Your response should be an exact reproduction of the data below, beginning at the line containing "U23: NOT 74LS04" and ending with the final line.

• Listed records:
◆ ◆ ◆

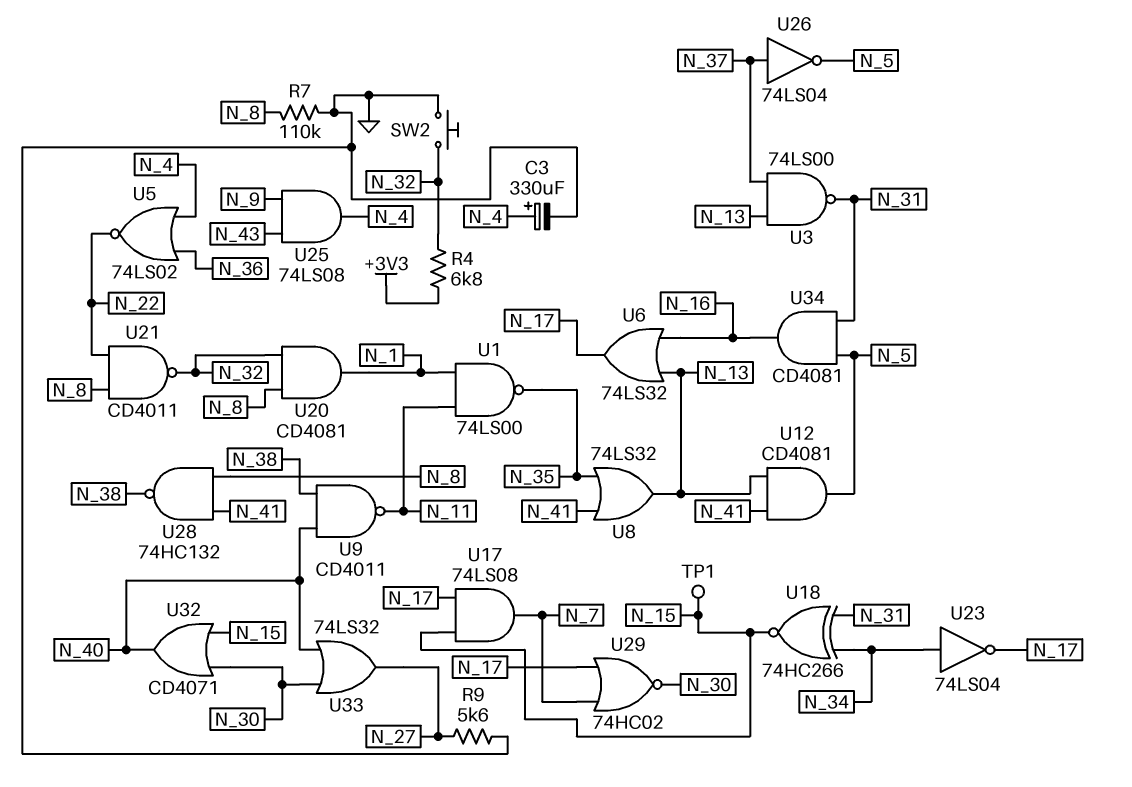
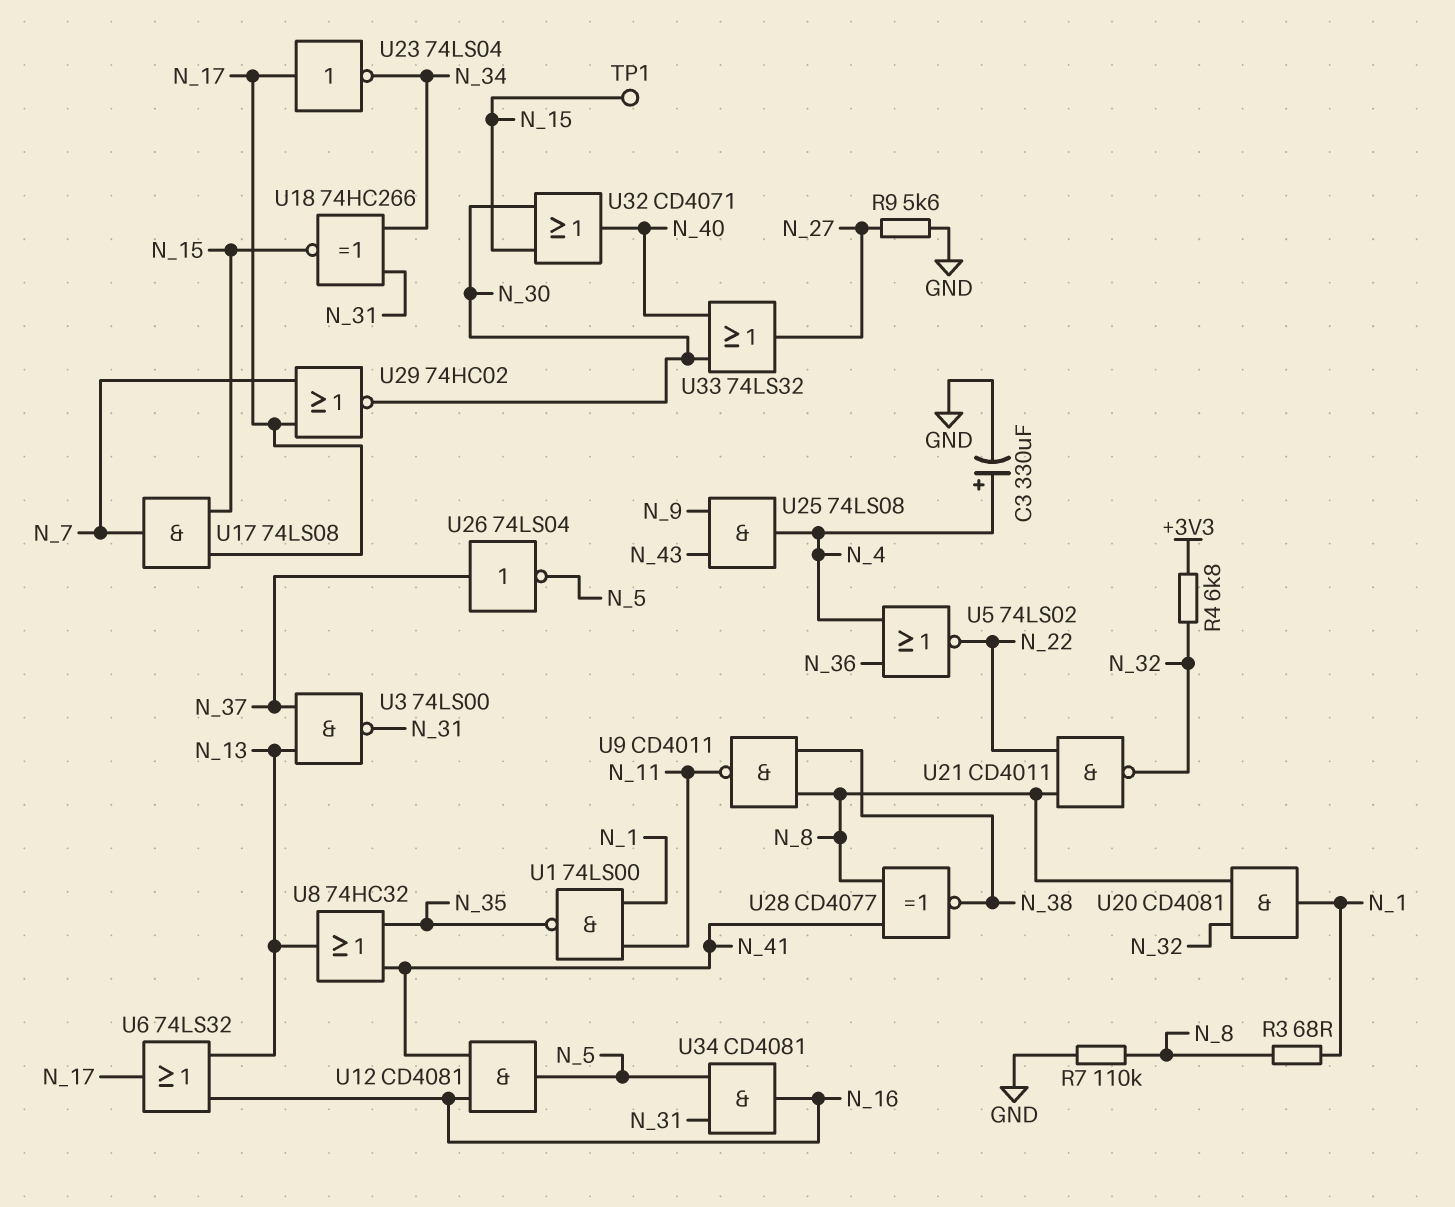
R3: none -> 68 (N_1, N_8)
SW2: button (GND, N_32) -> none
U8: OR 74LS32 (in N_35, in N_41, out N_13) -> OR 74HC32 (in N_35, in N_41, out N_13)
U9: NAND CD4011 (in N_38, in N_40, out N_11) -> NAND CD4011 (in N_8, in N_38, out N_11)
U12: AND CD4081 (in N_13, in N_41, out N_5) -> AND CD4081 (in N_16, in N_41, out N_5)
U23: NOT 74LS04 (in N_34, out N_17) -> NOT 74LS04 (in N_17, out N_34)
U28: NAND 74HC132 (in N_8, in N_41, out N_38) -> XNOR CD4077 (in N_8, in N_41, out N_38)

◆ ◆ ◆

• Task answer:
U23: NOT 74LS04 (in N_34, out N_17) -> NOT 74LS04 (in N_17, out N_34)
U28: NAND 74HC132 (in N_8, in N_41, out N_38) -> XNOR CD4077 (in N_8, in N_41, out N_38)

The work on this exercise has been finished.